● **Exercise instructions**:
How do the lines below between the ones holding "white 2x2 round brick [762,179,880,310]" and "none -> black 1x1", inclusive, read? Give them again exactly, with no other lines.

● **Supplied records**:
####

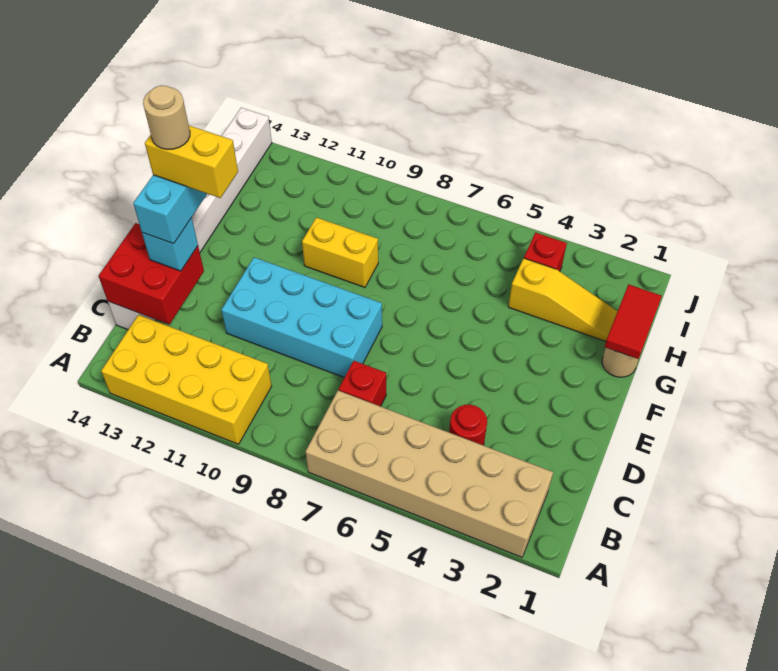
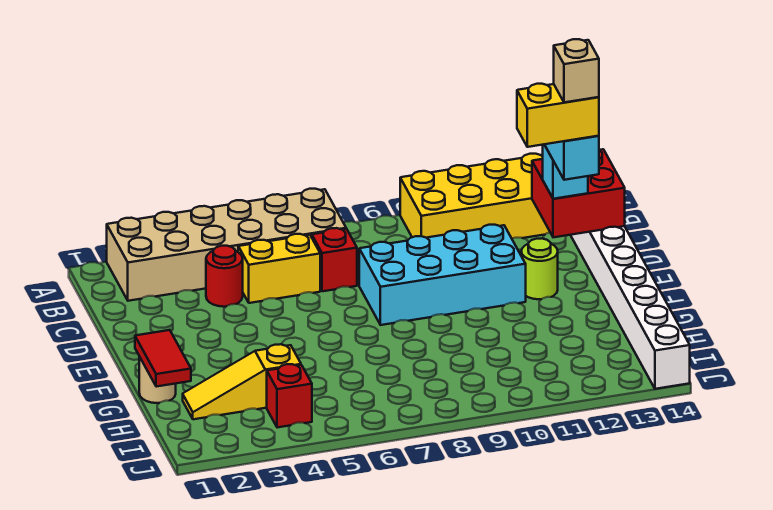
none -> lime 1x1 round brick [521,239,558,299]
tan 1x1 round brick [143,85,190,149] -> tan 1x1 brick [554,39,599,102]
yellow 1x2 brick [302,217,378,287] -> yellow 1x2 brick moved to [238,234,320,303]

####

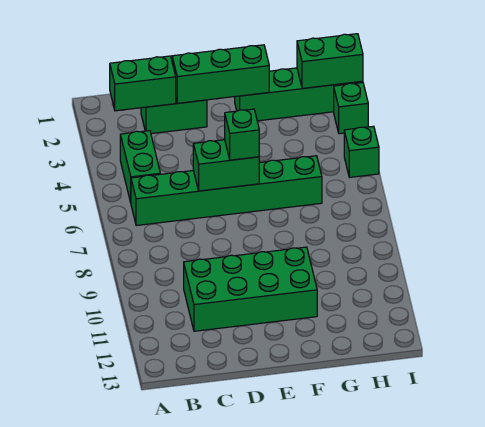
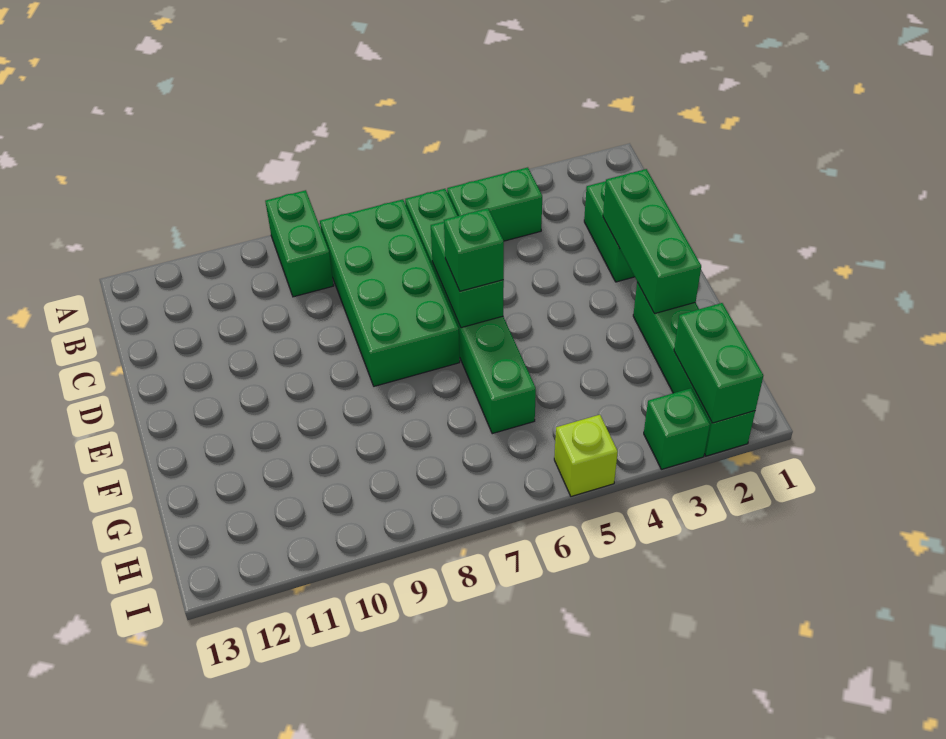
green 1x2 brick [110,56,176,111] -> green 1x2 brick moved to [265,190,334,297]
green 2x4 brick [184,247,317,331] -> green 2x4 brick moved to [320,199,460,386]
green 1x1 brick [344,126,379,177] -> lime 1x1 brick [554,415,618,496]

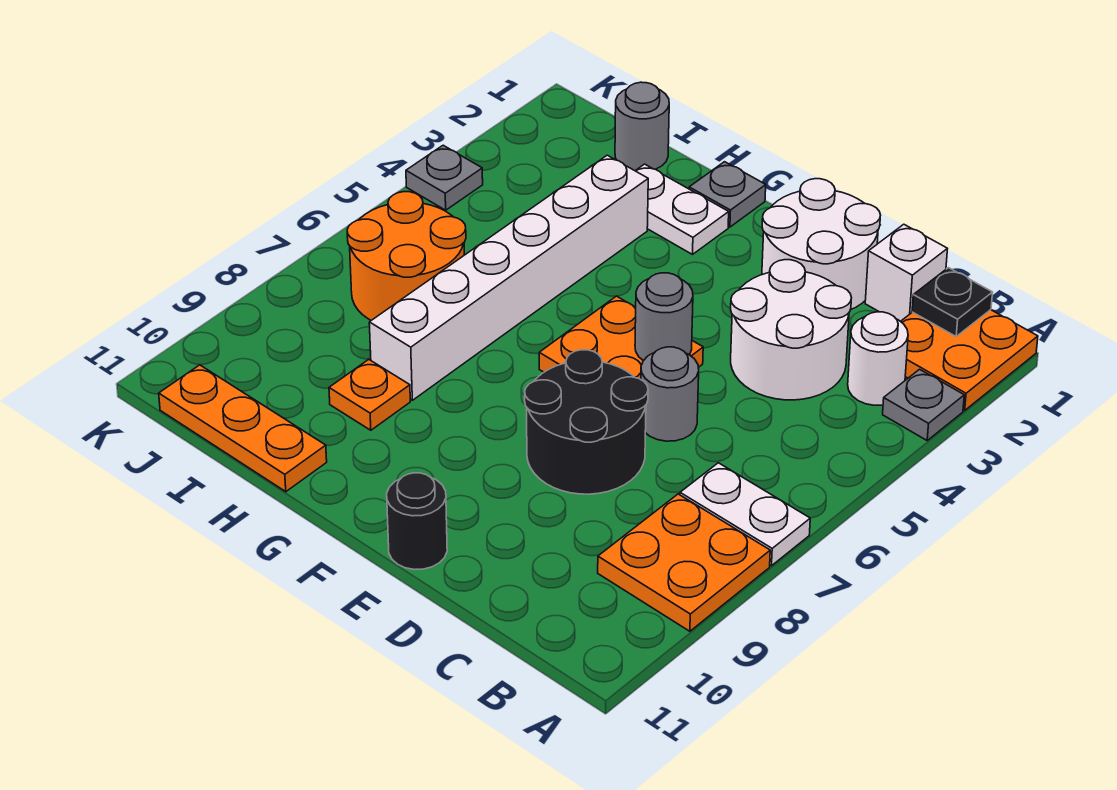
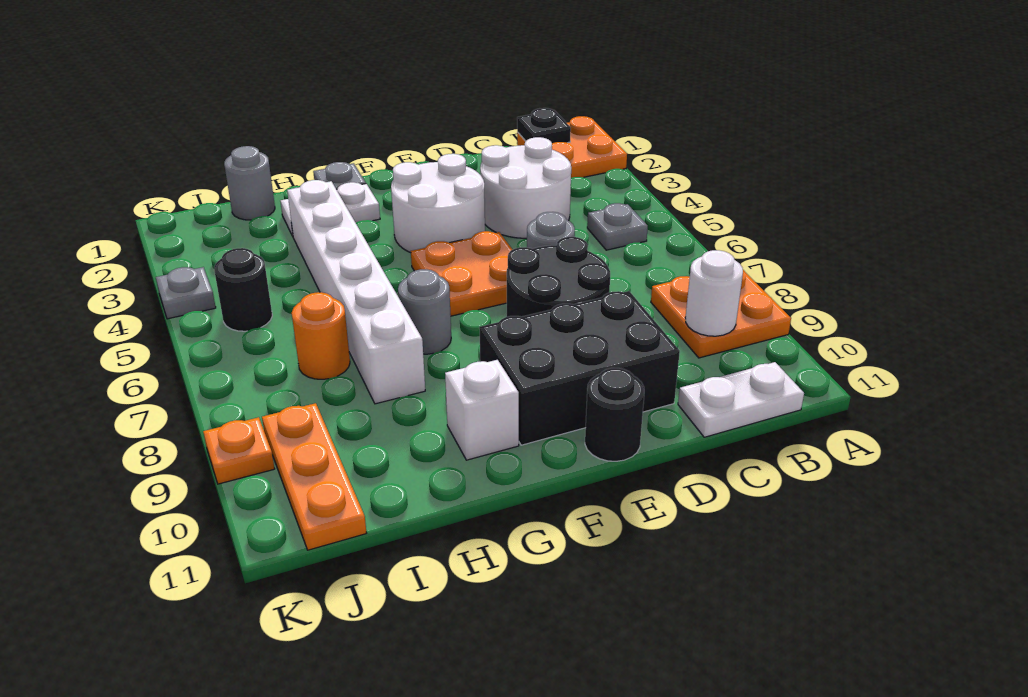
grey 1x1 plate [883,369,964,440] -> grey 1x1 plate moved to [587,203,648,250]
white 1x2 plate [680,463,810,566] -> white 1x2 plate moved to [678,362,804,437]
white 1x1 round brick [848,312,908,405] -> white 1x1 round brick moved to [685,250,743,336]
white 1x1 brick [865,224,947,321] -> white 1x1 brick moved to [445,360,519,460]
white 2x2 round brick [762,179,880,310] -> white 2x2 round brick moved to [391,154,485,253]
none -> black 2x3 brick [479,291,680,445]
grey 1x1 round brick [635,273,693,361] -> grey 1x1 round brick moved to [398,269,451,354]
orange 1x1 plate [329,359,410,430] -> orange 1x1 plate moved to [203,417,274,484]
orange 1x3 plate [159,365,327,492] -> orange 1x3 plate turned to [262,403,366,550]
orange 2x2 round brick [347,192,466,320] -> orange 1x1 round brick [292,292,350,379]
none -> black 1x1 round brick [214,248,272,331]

####

● **Output**:
white 2x2 round brick [762,179,880,310] -> white 2x2 round brick moved to [391,154,485,253]
none -> black 2x3 brick [479,291,680,445]
grey 1x1 round brick [635,273,693,361] -> grey 1x1 round brick moved to [398,269,451,354]
orange 1x1 plate [329,359,410,430] -> orange 1x1 plate moved to [203,417,274,484]
orange 1x3 plate [159,365,327,492] -> orange 1x3 plate turned to [262,403,366,550]
orange 2x2 round brick [347,192,466,320] -> orange 1x1 round brick [292,292,350,379]
none -> black 1x1 round brick [214,248,272,331]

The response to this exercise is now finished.